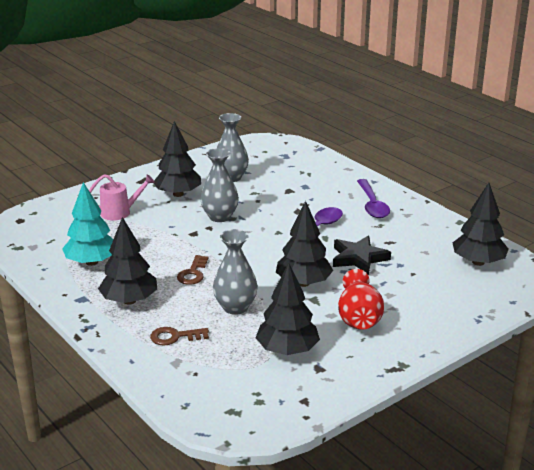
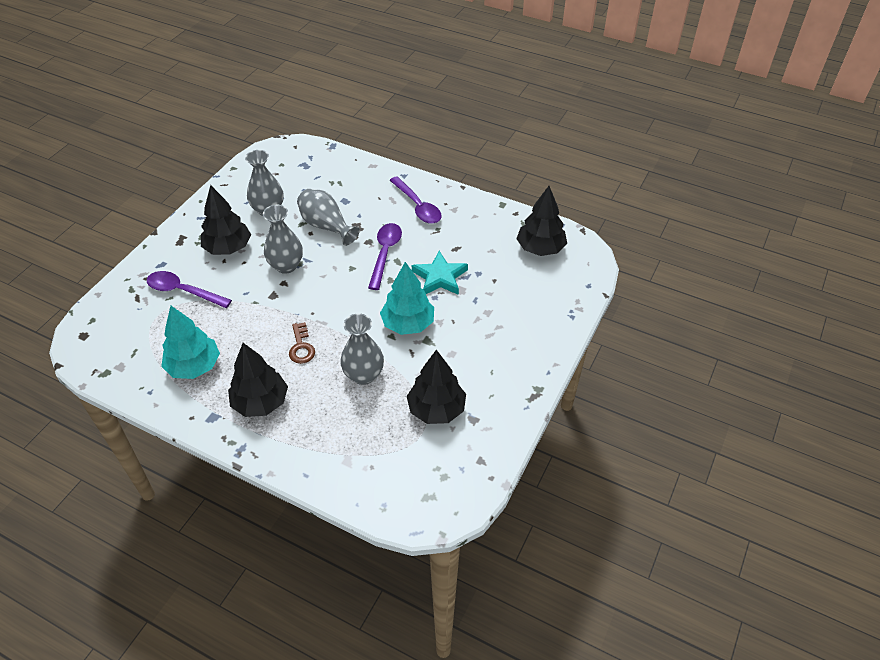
camera: 25 degrees left, 20 degrees up
(119, 212) = (183, 291): pink watering can -> purple spoon
(175, 337) = (329, 431): brown key -> none
(275, 199) = (326, 226): none -> grey vase
(303, 283) = (408, 324): black tree -> turquoise tree
(358, 258) = (440, 277): black star -> turquoise star
(359, 318) = (476, 348): red vase -> none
+-------+
About this exercise -> For every line above that has "turquoise" in it, copy the line.

Output ->
(303, 283) = (408, 324): black tree -> turquoise tree
(358, 258) = (440, 277): black star -> turquoise star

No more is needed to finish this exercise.